** Directions **
Could you write out the opening lines of the data, word for word, stopping after the line that contains "C7: 150nF (FB, U2/out) -> none"?

** Data **
──────────────────────────────

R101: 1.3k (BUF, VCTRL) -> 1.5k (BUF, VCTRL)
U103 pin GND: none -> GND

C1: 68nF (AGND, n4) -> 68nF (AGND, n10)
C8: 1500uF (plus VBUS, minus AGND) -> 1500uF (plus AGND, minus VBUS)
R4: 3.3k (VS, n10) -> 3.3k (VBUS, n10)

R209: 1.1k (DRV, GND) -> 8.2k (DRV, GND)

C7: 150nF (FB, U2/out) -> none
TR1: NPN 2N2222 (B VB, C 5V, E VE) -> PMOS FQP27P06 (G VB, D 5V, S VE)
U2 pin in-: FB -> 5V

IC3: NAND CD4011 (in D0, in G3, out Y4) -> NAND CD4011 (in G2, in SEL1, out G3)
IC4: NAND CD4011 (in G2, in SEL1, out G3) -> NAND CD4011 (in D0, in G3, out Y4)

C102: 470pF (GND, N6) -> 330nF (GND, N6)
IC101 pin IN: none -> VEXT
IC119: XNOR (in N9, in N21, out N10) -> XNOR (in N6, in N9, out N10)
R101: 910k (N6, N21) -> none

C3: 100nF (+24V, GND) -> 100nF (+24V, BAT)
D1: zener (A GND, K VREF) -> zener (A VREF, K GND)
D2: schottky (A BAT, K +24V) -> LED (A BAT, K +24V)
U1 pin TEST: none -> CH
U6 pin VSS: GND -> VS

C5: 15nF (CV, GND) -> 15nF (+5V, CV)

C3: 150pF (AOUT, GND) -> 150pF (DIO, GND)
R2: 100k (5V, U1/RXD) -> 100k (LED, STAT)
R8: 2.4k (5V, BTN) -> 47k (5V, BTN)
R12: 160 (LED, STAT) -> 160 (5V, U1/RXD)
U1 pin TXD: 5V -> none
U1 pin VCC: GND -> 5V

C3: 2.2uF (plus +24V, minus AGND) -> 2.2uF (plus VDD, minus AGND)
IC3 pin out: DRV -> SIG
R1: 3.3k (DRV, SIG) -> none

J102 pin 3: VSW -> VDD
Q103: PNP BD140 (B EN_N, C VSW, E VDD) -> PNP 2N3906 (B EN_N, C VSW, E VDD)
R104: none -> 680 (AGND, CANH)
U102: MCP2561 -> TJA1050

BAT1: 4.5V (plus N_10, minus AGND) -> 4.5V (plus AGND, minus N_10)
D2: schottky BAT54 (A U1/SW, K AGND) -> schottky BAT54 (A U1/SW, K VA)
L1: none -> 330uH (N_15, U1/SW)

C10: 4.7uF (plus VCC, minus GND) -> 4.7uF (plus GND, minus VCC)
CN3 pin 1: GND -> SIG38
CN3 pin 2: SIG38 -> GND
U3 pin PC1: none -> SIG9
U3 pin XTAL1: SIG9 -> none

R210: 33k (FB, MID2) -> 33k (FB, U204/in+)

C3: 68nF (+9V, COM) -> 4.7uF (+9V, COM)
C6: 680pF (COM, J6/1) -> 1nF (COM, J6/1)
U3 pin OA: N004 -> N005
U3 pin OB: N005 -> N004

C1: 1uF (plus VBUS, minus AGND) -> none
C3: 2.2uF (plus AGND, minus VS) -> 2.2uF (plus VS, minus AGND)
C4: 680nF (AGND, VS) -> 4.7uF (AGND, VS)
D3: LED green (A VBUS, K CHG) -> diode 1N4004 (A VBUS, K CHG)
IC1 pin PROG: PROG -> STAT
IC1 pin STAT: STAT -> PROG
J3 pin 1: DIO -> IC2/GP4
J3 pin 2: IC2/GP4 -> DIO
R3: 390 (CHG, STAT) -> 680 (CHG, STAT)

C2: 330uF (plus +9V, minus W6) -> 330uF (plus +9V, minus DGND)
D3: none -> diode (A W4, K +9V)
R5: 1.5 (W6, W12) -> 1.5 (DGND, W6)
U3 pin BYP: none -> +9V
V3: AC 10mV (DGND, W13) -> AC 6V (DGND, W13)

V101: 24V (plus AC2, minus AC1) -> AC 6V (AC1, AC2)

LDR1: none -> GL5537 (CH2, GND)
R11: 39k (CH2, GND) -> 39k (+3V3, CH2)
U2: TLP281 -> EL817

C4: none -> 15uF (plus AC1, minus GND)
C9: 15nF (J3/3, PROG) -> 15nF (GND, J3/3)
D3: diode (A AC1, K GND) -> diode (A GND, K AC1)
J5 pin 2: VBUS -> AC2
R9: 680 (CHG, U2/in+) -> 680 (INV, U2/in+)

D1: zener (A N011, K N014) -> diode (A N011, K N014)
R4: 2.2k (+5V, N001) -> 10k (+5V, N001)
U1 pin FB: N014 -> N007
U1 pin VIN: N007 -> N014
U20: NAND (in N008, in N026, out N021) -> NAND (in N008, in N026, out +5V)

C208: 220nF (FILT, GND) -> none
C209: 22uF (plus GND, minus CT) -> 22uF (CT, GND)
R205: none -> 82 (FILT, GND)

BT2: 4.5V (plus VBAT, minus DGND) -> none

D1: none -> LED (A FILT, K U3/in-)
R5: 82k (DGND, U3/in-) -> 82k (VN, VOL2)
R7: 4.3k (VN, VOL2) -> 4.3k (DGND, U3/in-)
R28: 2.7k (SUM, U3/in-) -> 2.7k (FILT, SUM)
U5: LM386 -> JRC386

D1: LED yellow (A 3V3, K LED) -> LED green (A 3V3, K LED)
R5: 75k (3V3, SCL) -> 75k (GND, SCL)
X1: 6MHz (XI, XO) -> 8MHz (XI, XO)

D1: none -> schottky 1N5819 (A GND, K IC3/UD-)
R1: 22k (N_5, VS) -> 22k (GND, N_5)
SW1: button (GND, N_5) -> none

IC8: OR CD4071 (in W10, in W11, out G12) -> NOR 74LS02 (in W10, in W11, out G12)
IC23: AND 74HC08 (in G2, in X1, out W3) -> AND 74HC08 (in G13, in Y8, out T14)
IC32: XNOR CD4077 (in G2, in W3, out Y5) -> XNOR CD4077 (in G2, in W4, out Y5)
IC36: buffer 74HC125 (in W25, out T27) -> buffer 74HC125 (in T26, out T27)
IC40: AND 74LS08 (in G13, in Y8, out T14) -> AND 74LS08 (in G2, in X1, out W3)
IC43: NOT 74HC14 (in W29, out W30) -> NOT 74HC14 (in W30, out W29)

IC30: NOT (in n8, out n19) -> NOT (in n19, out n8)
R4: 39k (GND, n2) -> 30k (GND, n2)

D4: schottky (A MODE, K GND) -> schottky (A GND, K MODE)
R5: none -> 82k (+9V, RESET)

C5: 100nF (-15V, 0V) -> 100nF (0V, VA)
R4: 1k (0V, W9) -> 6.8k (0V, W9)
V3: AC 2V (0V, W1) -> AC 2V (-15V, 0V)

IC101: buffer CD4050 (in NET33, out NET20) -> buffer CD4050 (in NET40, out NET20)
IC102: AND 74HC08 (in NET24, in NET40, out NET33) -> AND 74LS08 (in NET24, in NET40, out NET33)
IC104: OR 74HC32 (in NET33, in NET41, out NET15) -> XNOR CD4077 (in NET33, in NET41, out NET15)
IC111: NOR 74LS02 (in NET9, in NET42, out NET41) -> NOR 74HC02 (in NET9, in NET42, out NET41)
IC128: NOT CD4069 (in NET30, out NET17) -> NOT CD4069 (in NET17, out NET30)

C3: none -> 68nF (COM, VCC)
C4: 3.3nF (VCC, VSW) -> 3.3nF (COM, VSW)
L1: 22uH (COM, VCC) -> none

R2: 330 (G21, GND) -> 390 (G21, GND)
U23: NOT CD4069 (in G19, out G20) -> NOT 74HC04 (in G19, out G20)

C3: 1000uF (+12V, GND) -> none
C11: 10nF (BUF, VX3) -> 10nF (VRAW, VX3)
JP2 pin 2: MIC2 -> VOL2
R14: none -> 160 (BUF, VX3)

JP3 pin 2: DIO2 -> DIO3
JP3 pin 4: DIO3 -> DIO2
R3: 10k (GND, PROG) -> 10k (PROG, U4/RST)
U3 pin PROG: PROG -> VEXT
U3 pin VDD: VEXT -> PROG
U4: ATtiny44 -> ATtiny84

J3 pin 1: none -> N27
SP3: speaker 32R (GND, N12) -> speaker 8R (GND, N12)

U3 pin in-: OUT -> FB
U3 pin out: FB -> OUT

──────────────────────────────

** Written response **
R101: 1.3k (BUF, VCTRL) -> 1.5k (BUF, VCTRL)
U103 pin GND: none -> GND

C1: 68nF (AGND, n4) -> 68nF (AGND, n10)
C8: 1500uF (plus VBUS, minus AGND) -> 1500uF (plus AGND, minus VBUS)
R4: 3.3k (VS, n10) -> 3.3k (VBUS, n10)

R209: 1.1k (DRV, GND) -> 8.2k (DRV, GND)

C7: 150nF (FB, U2/out) -> none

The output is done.